Count the lines below that contain the string "none" and reply with only that number.

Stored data
— Start —

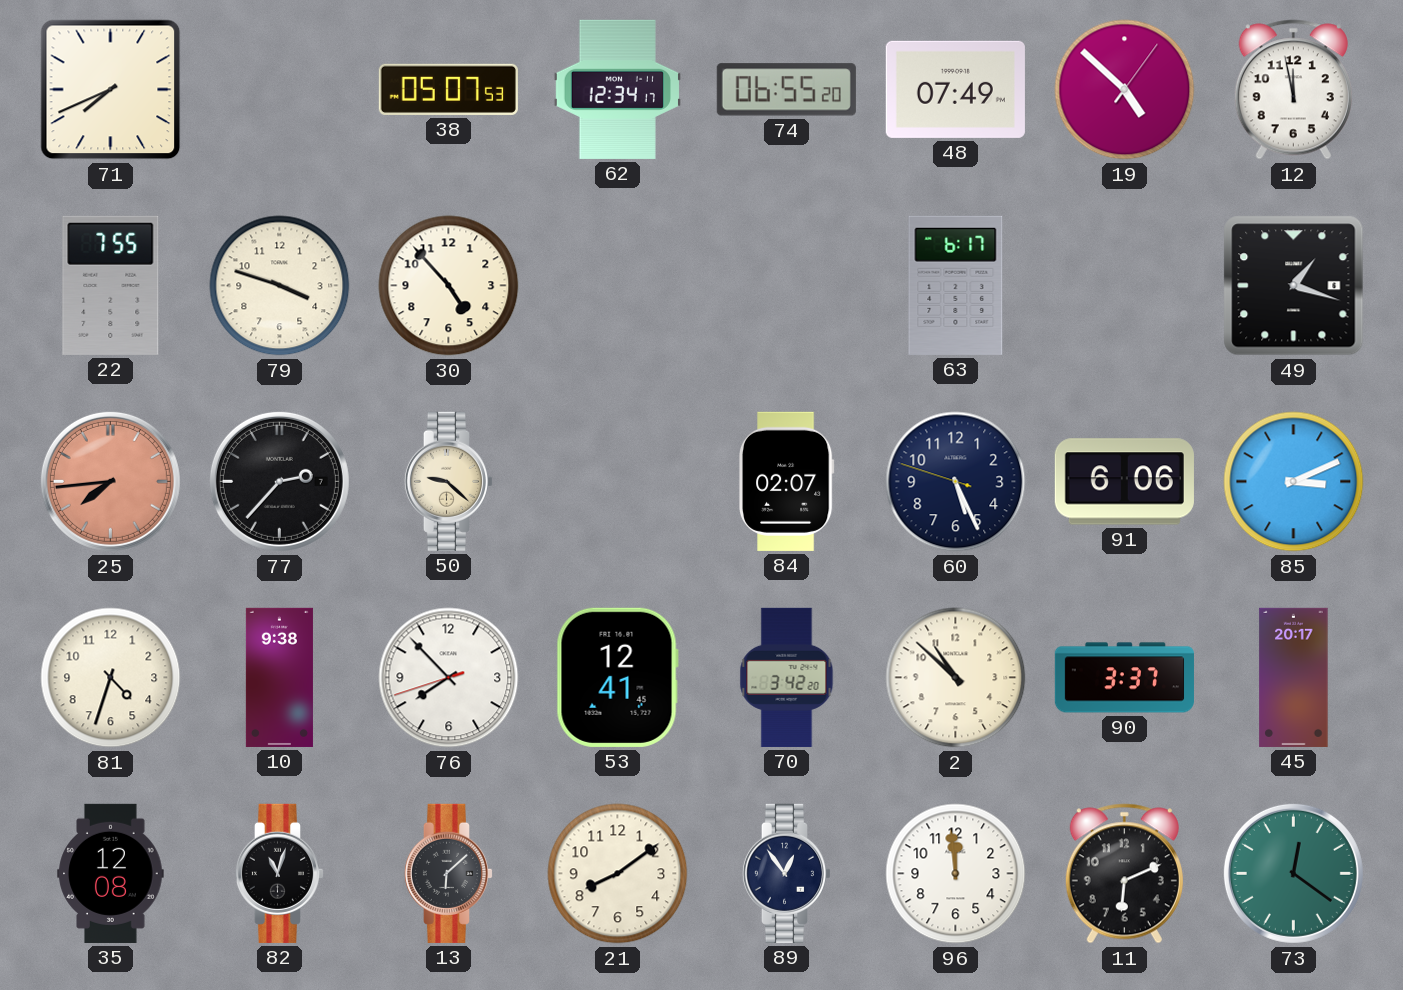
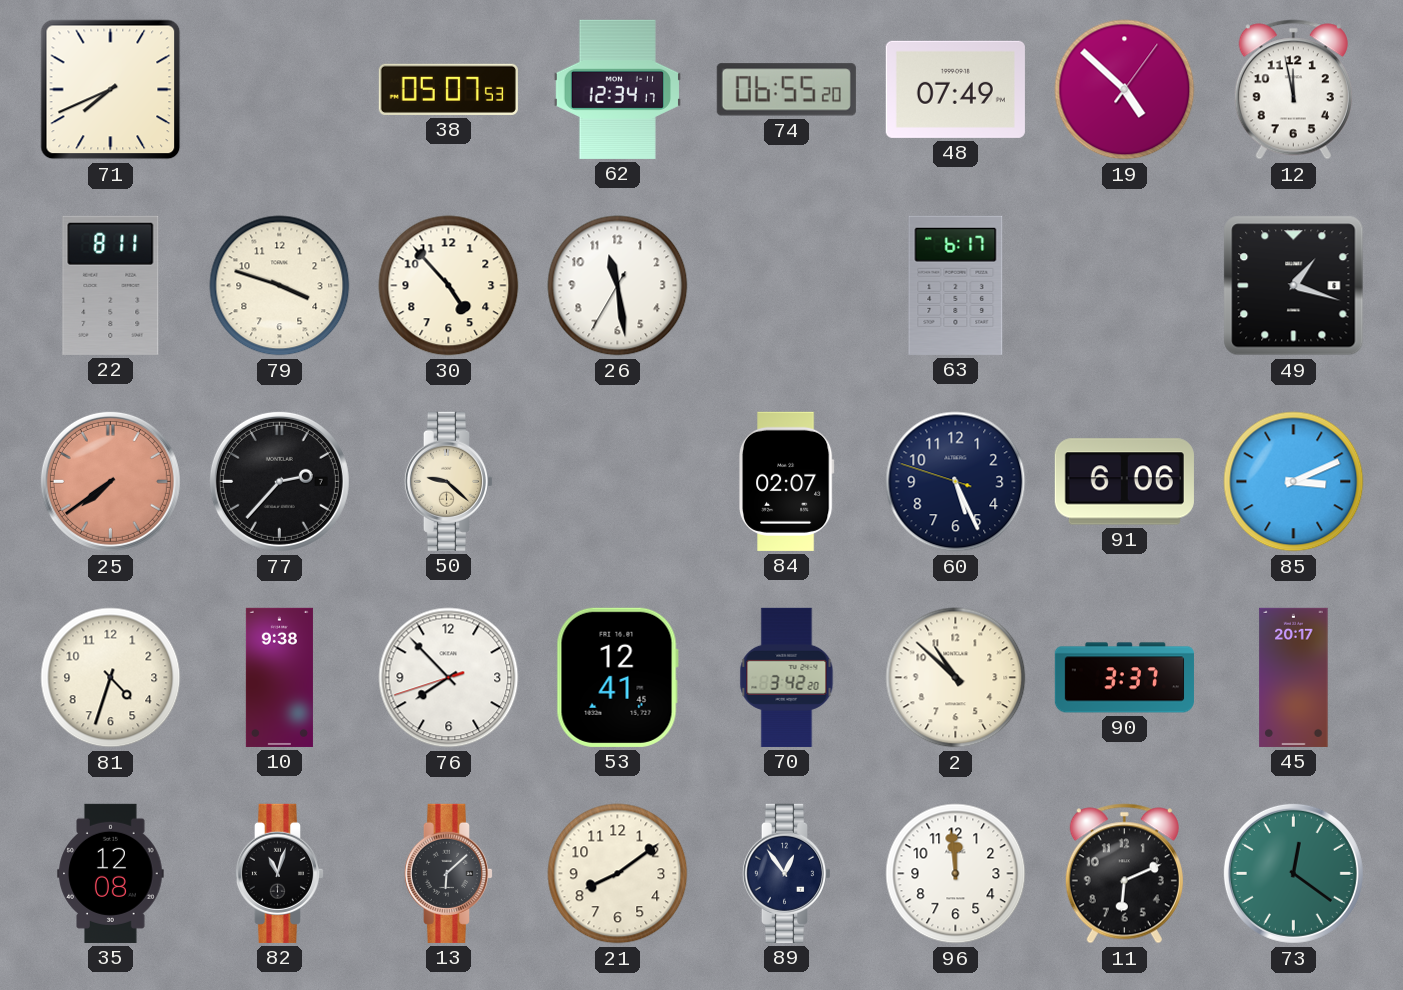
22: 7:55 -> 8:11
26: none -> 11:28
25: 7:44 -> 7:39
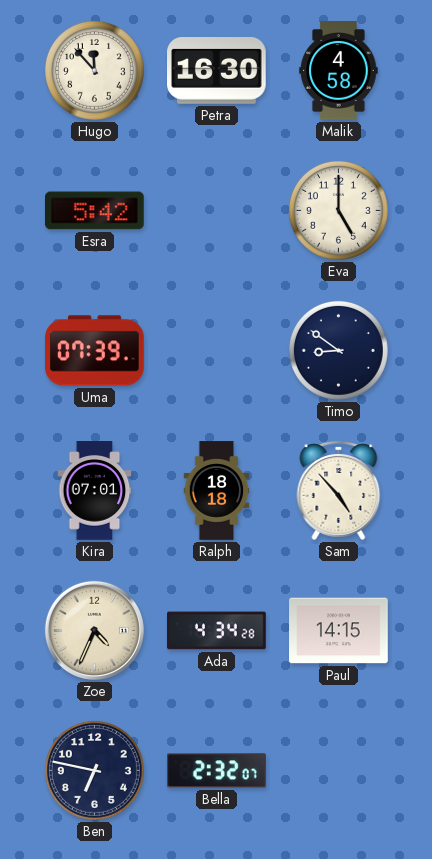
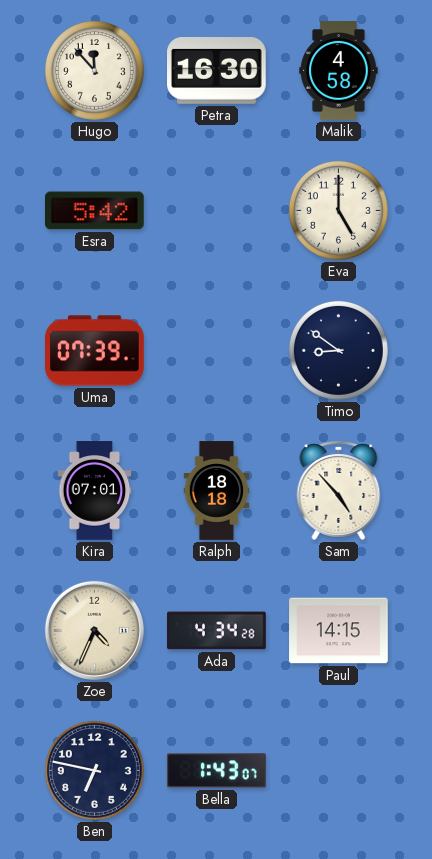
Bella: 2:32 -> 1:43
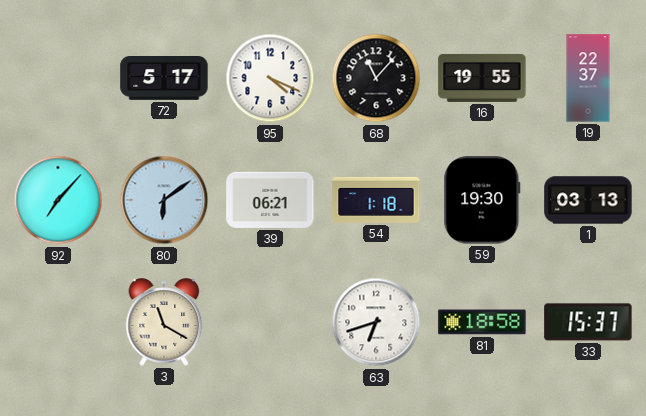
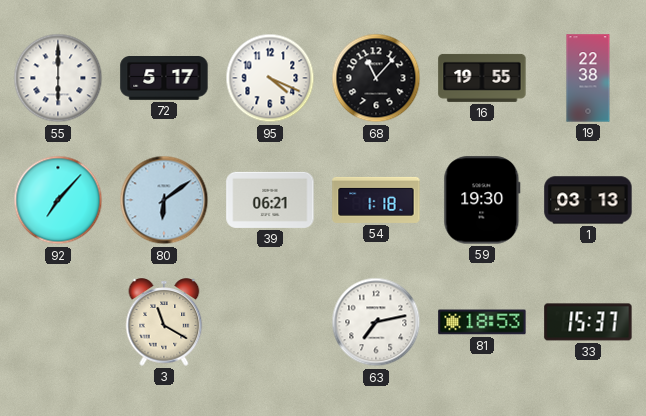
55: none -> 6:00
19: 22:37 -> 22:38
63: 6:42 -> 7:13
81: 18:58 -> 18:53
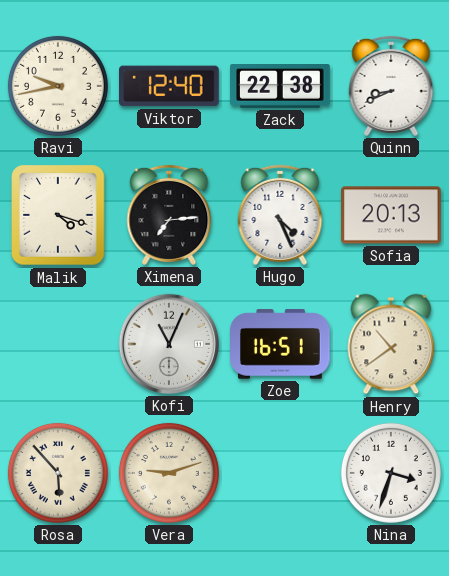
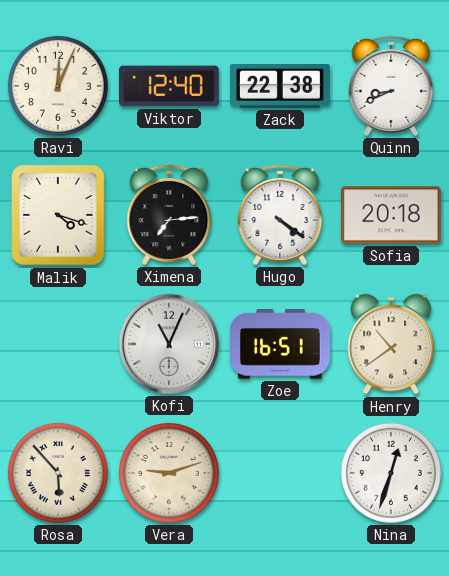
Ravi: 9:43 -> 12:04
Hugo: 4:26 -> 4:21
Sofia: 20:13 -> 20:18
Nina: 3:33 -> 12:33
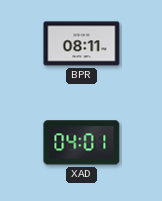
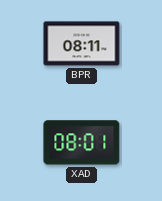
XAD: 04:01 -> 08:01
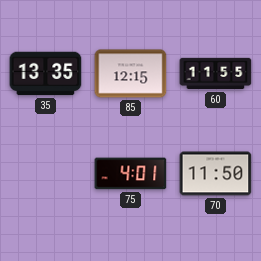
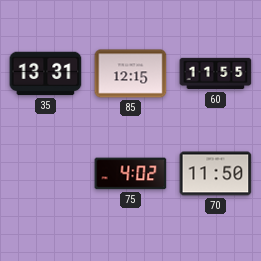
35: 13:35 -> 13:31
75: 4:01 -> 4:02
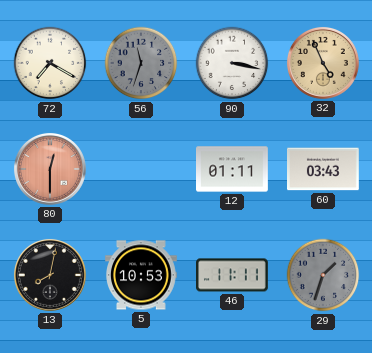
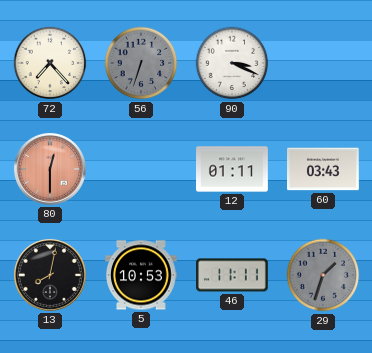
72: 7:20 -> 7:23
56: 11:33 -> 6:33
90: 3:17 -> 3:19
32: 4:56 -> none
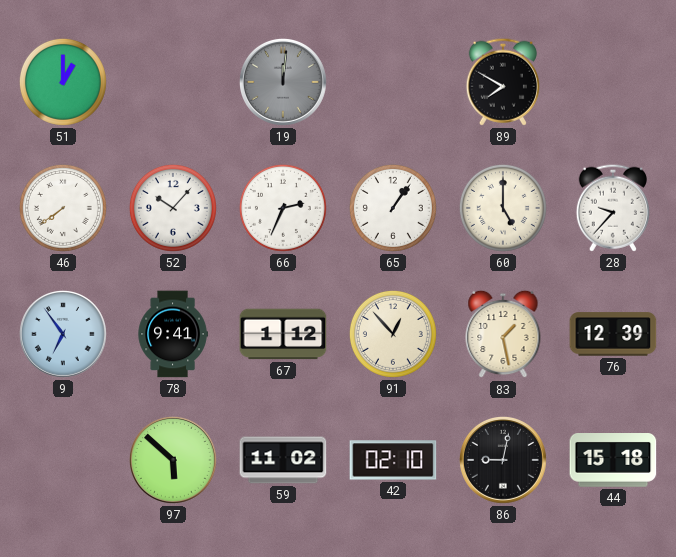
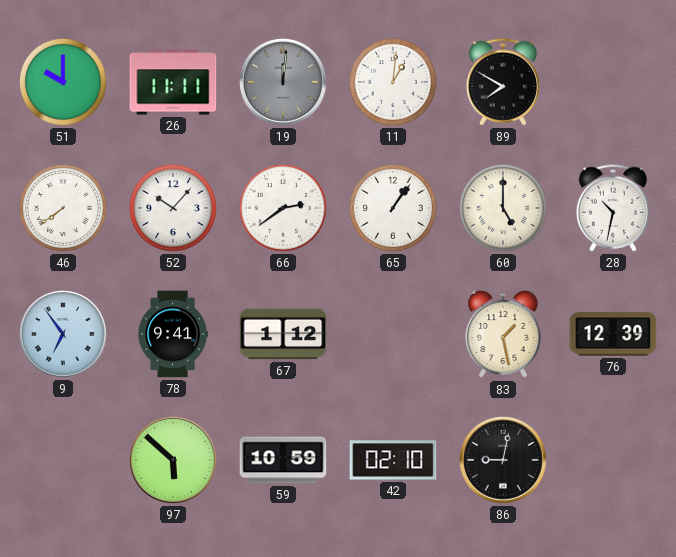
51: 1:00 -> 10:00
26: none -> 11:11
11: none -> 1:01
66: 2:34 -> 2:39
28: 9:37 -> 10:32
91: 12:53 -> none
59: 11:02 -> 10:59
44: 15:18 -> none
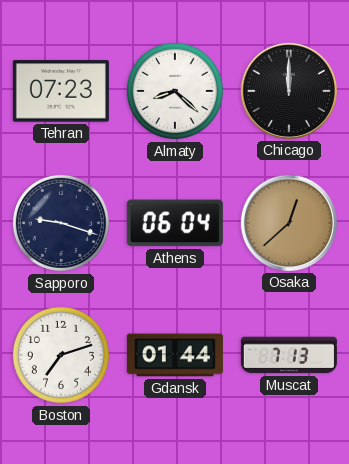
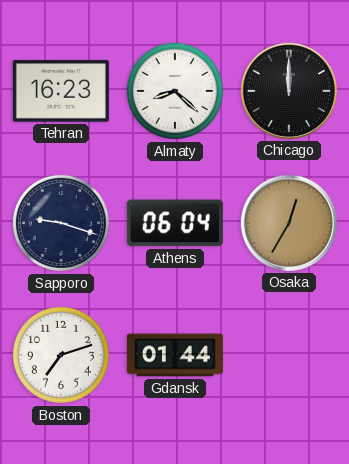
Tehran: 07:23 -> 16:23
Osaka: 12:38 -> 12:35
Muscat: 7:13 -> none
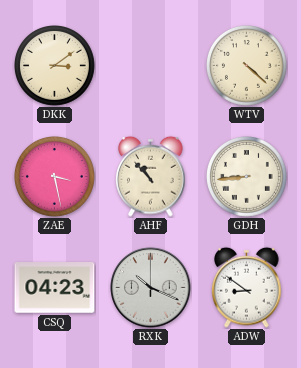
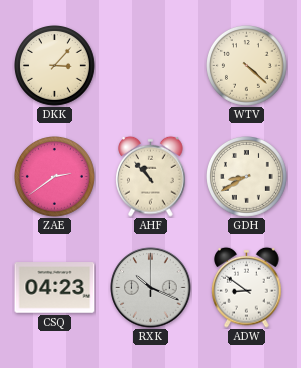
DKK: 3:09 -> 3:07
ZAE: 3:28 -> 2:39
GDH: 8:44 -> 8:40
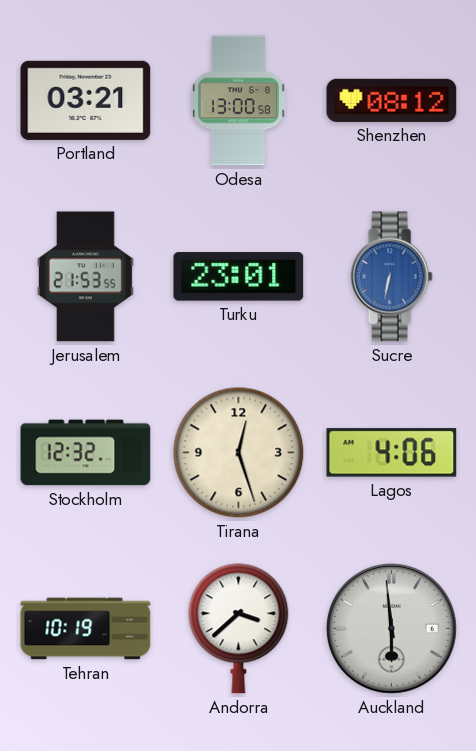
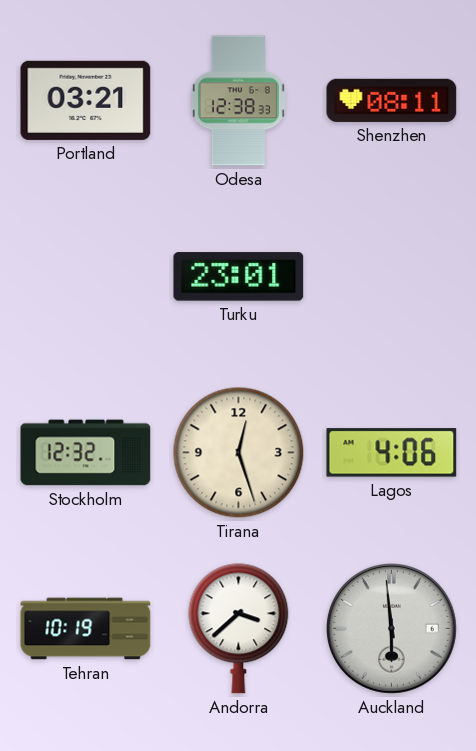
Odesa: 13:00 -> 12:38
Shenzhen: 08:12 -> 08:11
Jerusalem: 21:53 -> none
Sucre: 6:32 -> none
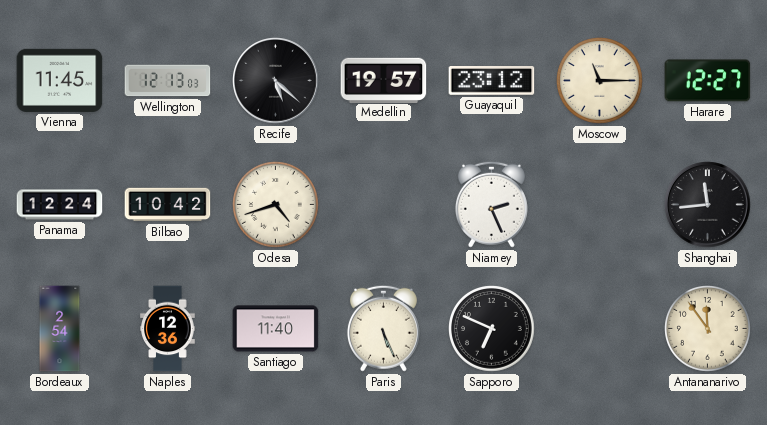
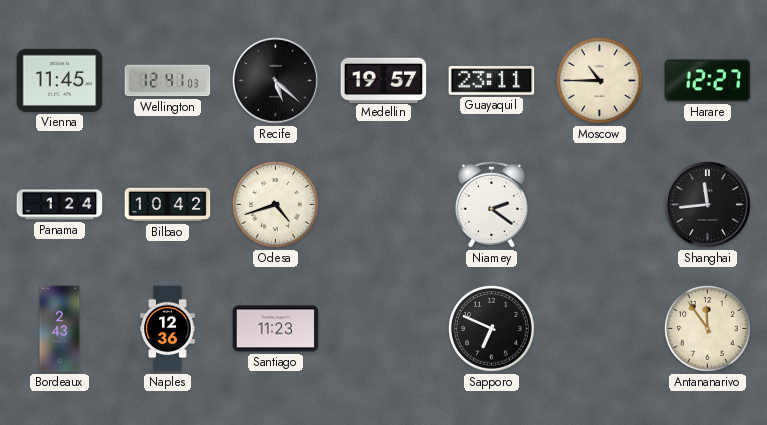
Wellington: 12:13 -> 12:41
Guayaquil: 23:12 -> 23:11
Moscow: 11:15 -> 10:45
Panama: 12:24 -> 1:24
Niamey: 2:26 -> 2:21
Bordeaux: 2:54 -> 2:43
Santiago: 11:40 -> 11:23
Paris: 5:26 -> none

— End —

▶ [Completed exercise]
11